_Excerpted records_
==========

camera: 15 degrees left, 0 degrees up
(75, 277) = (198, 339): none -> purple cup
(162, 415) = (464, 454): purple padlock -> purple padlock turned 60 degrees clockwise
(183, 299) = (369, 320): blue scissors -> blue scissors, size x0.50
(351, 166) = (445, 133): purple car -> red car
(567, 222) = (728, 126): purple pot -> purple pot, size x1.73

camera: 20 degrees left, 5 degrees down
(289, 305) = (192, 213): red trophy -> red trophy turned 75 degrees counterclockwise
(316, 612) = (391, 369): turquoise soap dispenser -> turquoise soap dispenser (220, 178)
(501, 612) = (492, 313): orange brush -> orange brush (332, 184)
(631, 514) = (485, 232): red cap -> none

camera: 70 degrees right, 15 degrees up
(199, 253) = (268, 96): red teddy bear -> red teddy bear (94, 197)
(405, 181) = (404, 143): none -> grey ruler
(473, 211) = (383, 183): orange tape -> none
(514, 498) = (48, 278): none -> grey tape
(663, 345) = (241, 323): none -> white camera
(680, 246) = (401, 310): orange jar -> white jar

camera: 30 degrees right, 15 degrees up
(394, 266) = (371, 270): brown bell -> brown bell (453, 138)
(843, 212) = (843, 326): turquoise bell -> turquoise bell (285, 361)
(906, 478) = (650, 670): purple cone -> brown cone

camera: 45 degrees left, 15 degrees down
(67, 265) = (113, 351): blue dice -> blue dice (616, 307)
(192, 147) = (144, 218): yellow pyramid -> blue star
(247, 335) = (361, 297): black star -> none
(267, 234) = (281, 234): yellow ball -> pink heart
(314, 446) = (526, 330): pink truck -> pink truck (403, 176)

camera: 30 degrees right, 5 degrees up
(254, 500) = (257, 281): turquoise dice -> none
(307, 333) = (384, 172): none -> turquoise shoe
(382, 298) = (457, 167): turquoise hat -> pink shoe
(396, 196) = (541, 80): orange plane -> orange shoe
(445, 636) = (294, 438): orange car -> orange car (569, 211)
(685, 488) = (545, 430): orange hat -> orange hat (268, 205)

==========

_Exercise objective_
Among the lines above, list those that contain the word "turned".

_Answer section_
(162, 415) = (464, 454): purple padlock -> purple padlock turned 60 degrees clockwise
(289, 305) = (192, 213): red trophy -> red trophy turned 75 degrees counterclockwise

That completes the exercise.